● **Task to complete**
The output must be the line with "tan brick D5" and every following line to the end of the material, exactly as they appear, and nothing else.

● **Dataset content**
■ ■ ■

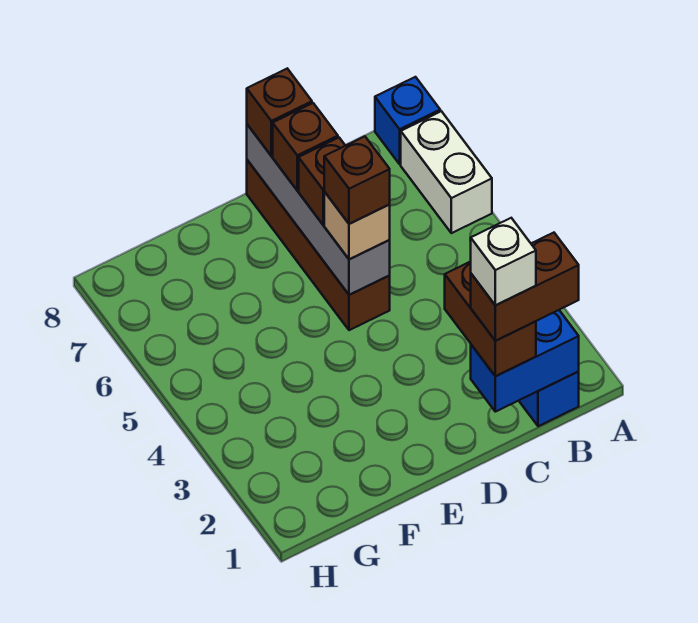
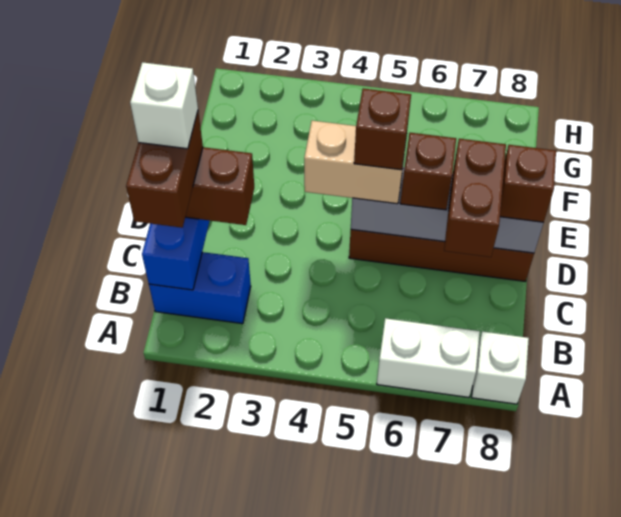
blue brick A8 level 1 -> white brick A8 level 1
tan brick D5 level 3 -> tan brick D4:D5 level 3
brown brick D7 level 3 -> brown brick C7:D7 level 3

■ ■ ■

● **Exercise result**
tan brick D5 level 3 -> tan brick D4:D5 level 3
brown brick D7 level 3 -> brown brick C7:D7 level 3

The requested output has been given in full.